What to produce: Only the lines below from the one containing "BARO pin SDA: D35 -> D27" through the one containing "TFT1 pin DC: D19 -> RX0" belong in the answer, repeated exactly and without pictures.

===== Available records

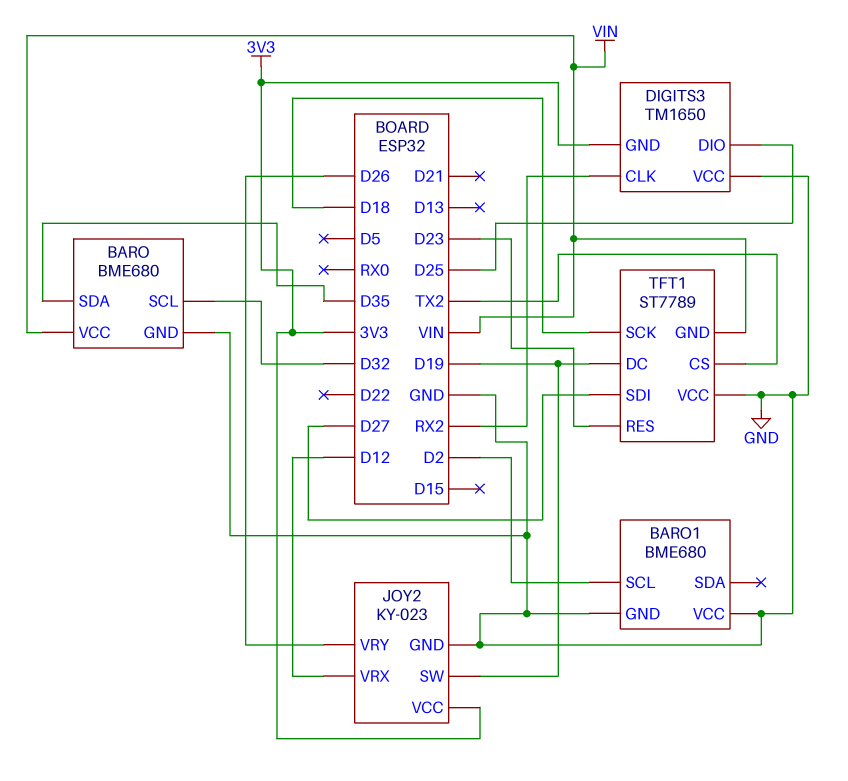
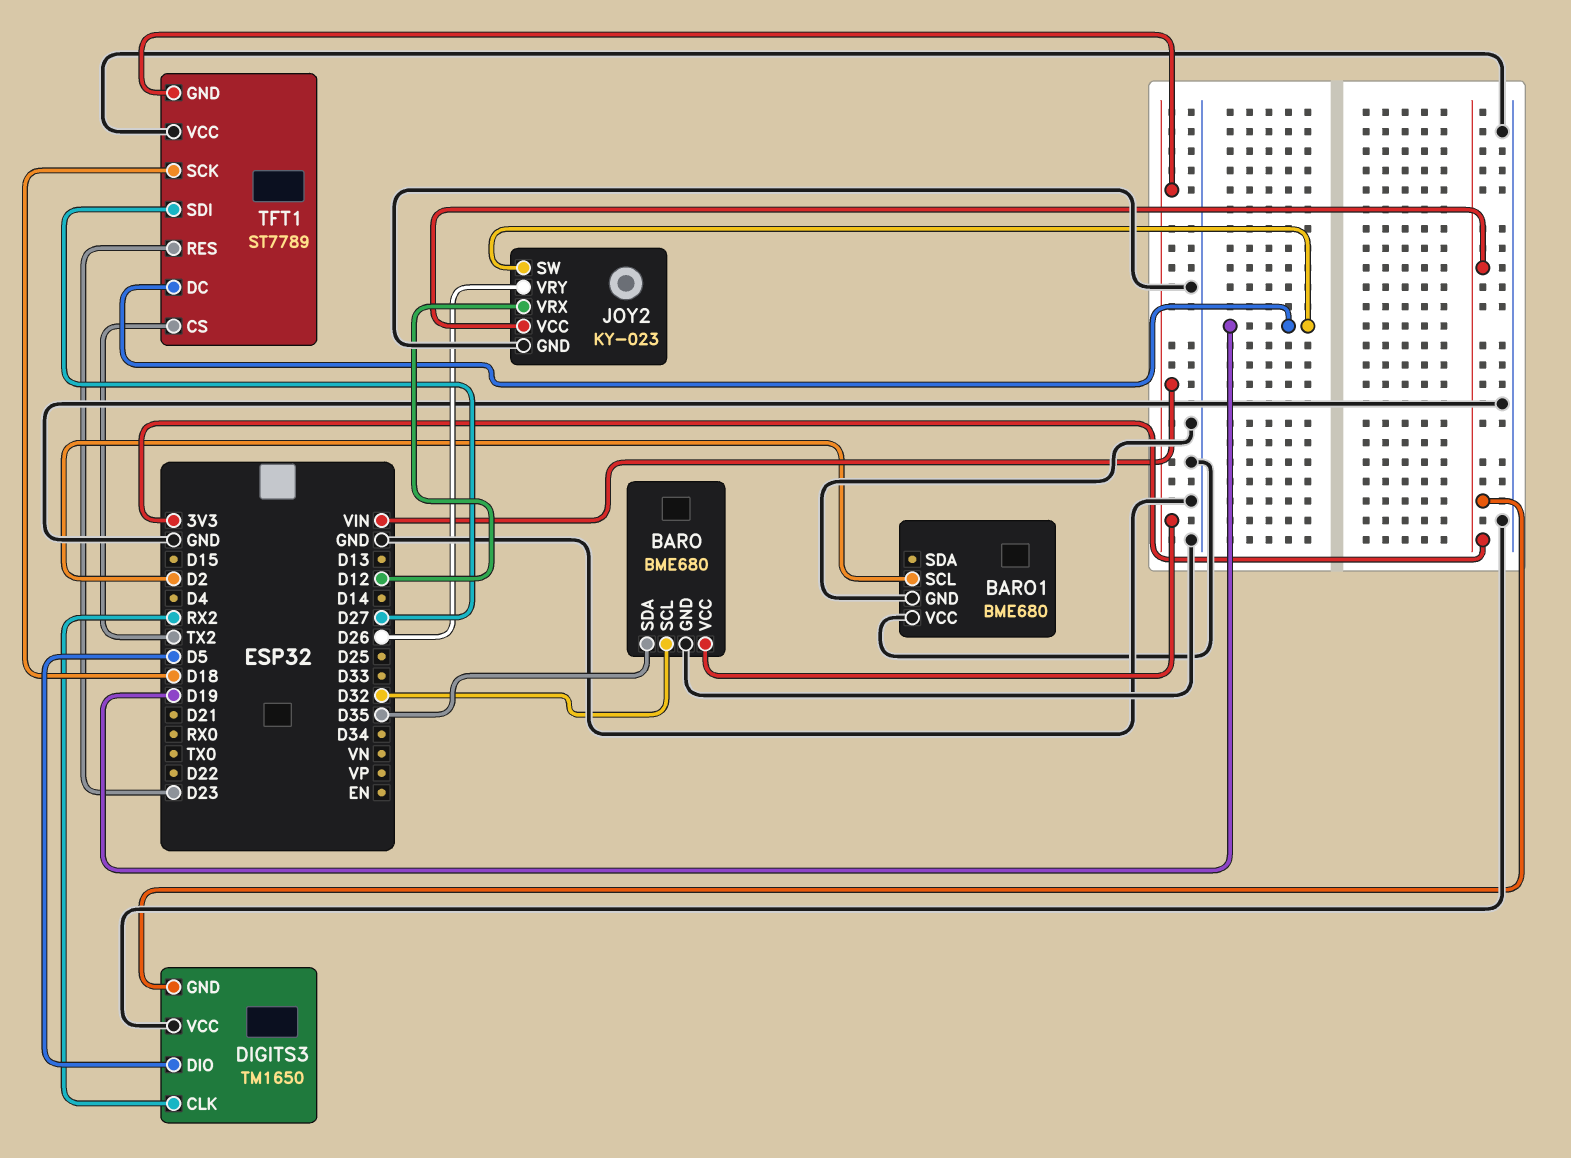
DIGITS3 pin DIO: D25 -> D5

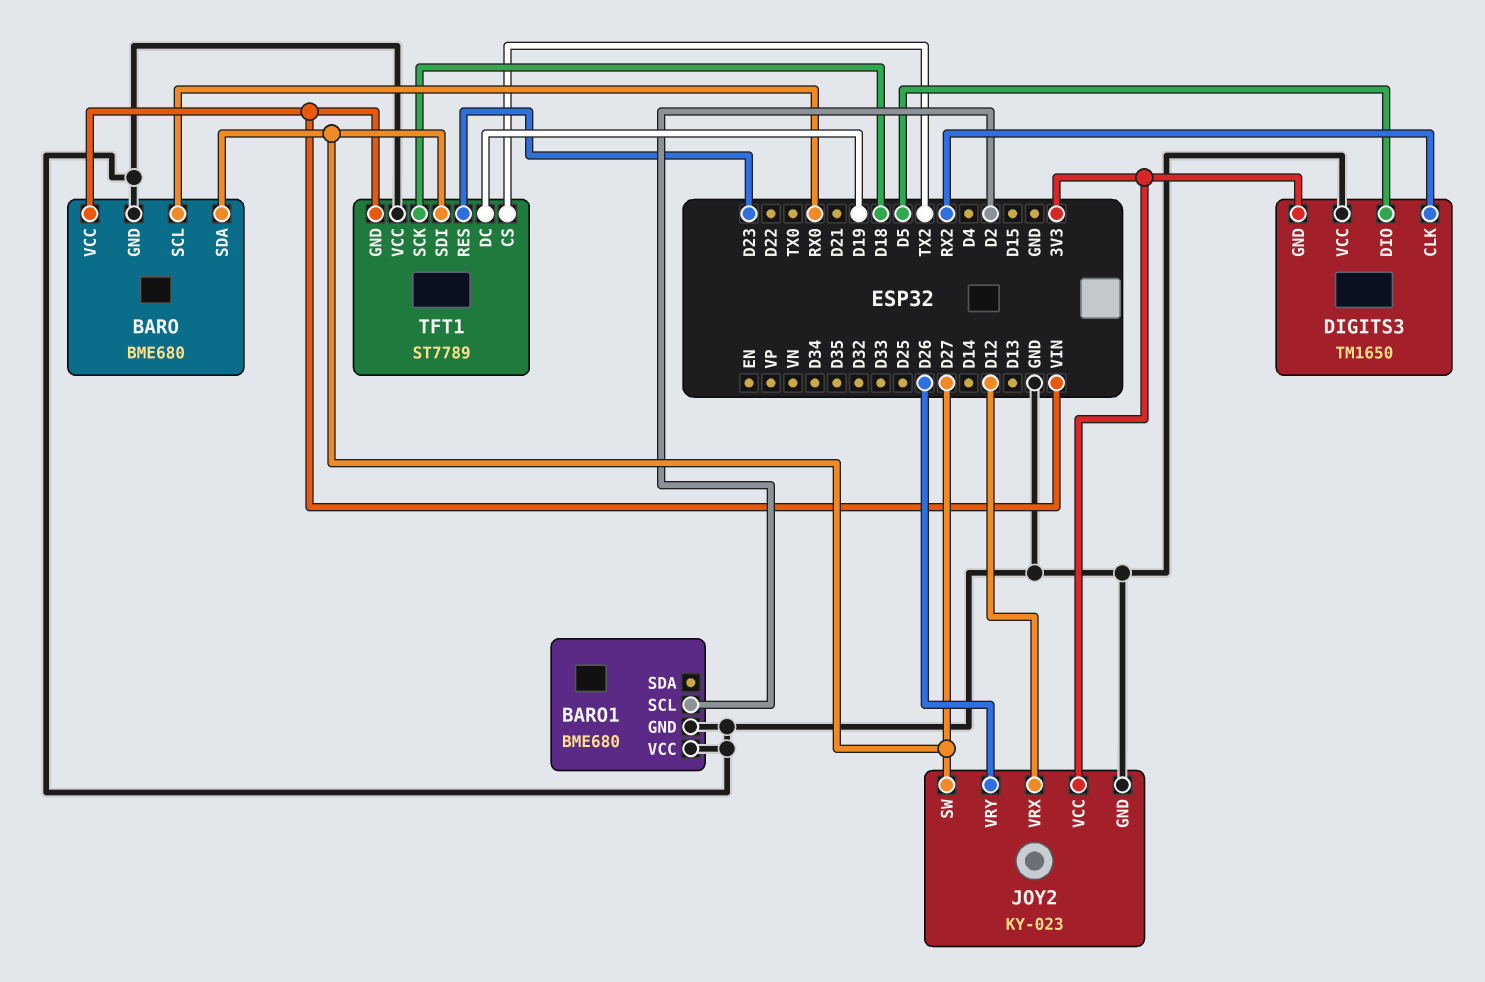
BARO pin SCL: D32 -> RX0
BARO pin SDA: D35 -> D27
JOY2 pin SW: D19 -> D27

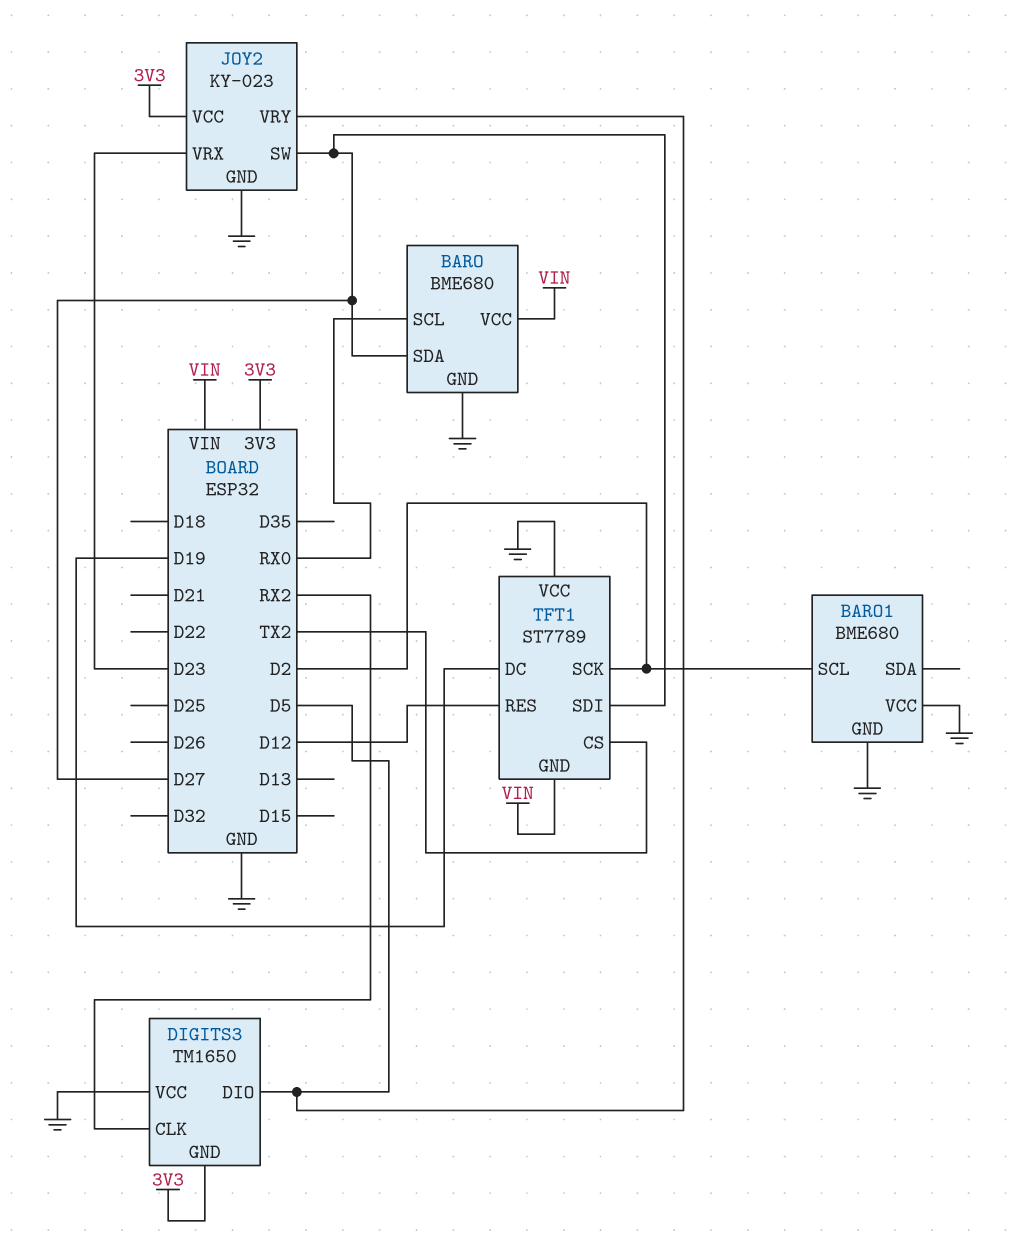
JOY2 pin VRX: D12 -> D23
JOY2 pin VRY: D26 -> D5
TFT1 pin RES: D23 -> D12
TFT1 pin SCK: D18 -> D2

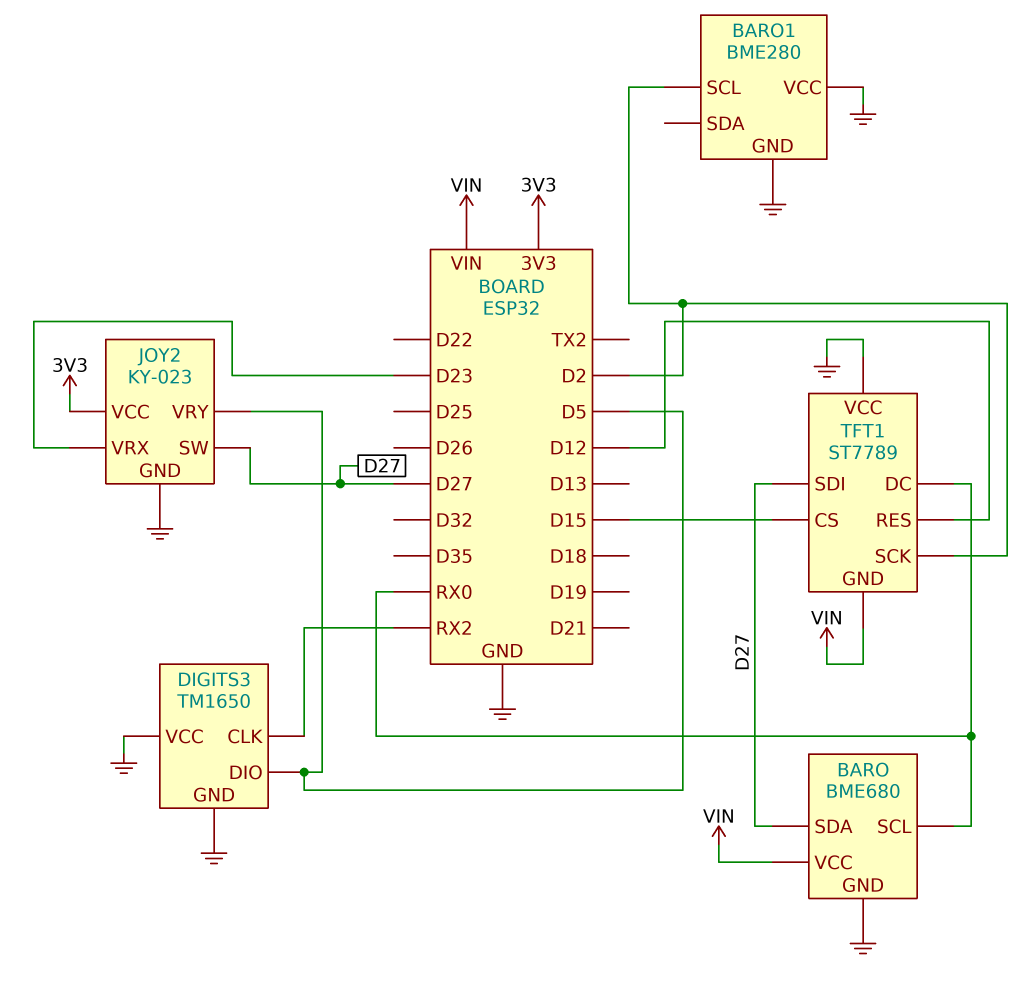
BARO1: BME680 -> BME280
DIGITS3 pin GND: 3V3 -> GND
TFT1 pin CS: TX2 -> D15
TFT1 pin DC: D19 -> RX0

==========
===== Available records

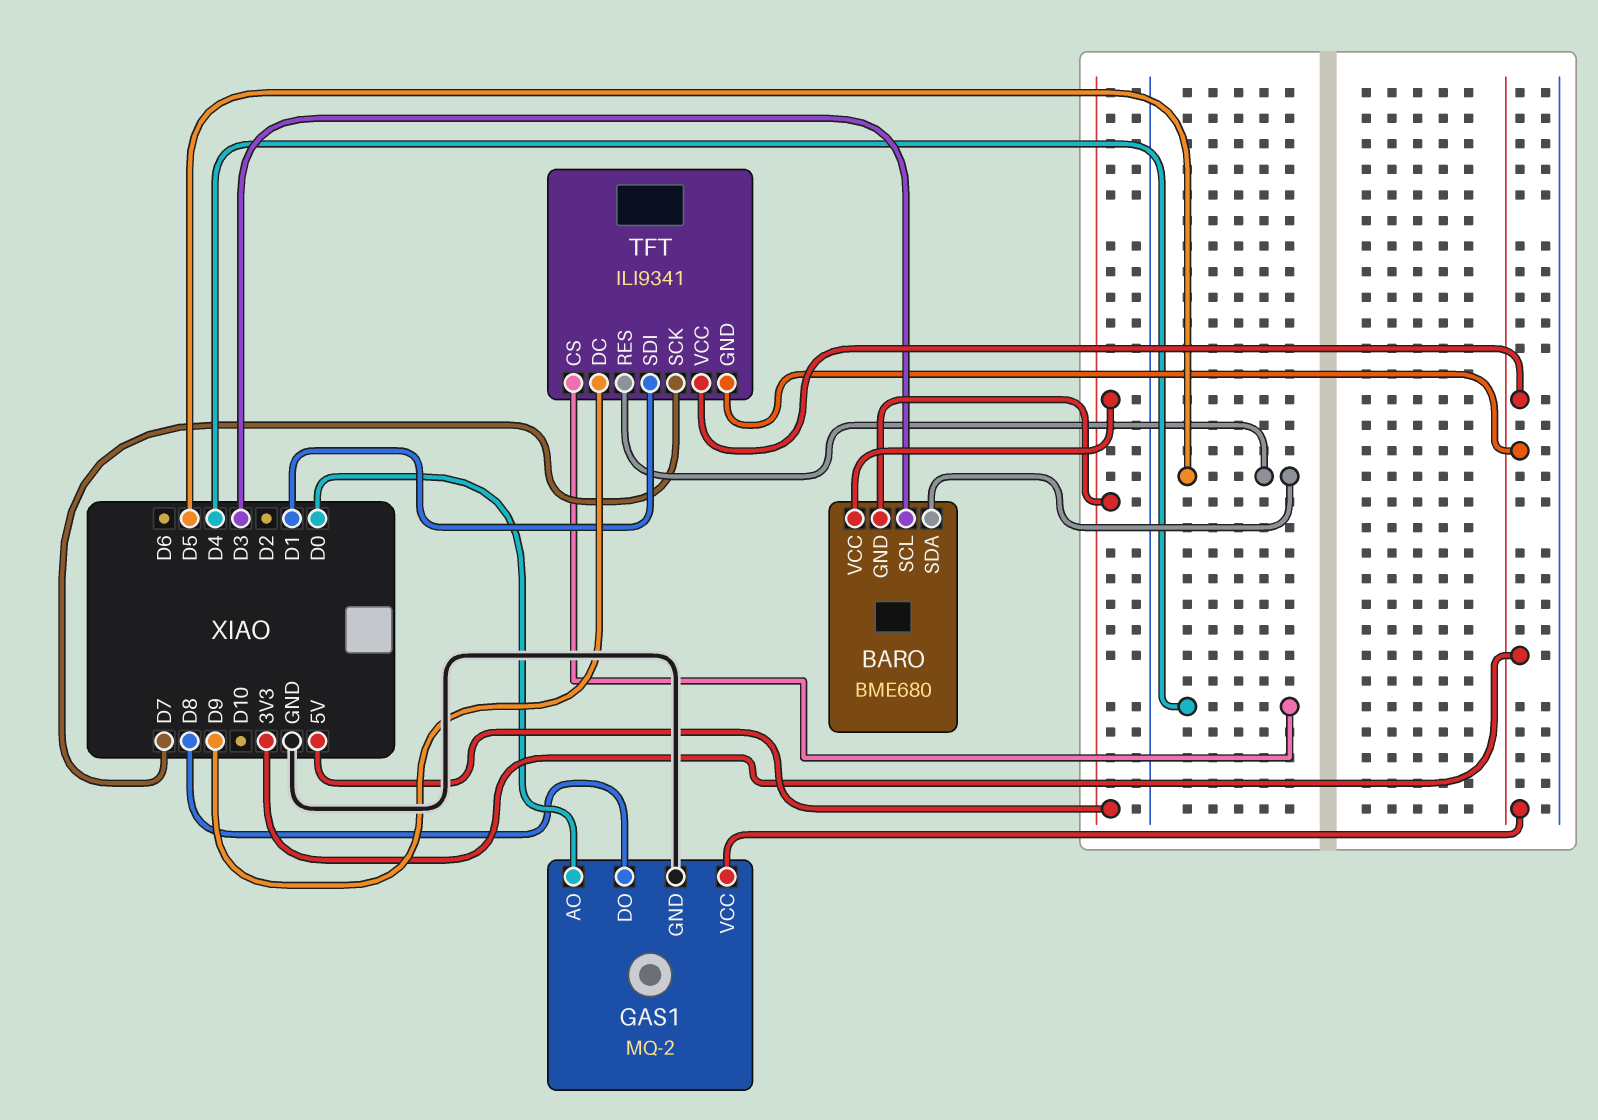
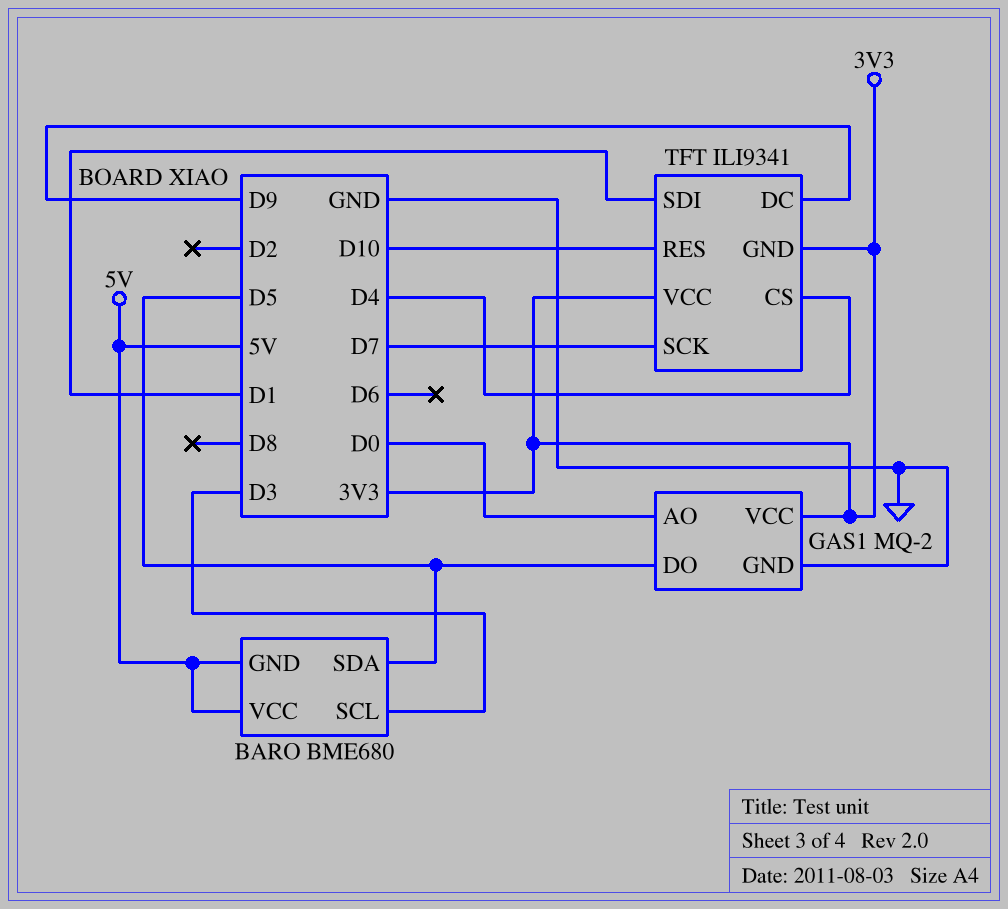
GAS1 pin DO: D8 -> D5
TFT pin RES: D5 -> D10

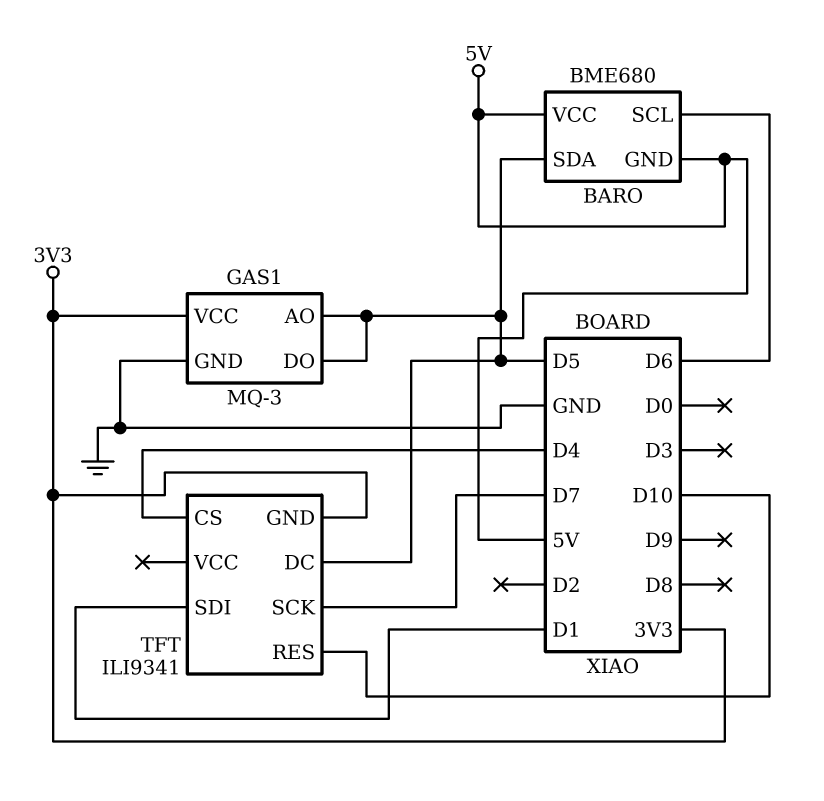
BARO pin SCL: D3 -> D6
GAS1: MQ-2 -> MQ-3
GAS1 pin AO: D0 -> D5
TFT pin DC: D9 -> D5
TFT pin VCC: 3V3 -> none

==========

Task result:
BARO pin SDA: D35 -> D27
JOY2 pin SW: D19 -> D27

JOY2 pin VRX: D12 -> D23
JOY2 pin VRY: D26 -> D5
TFT1 pin RES: D23 -> D12
TFT1 pin SCK: D18 -> D2

BARO1: BME680 -> BME280
DIGITS3 pin GND: 3V3 -> GND
TFT1 pin CS: TX2 -> D15
TFT1 pin DC: D19 -> RX0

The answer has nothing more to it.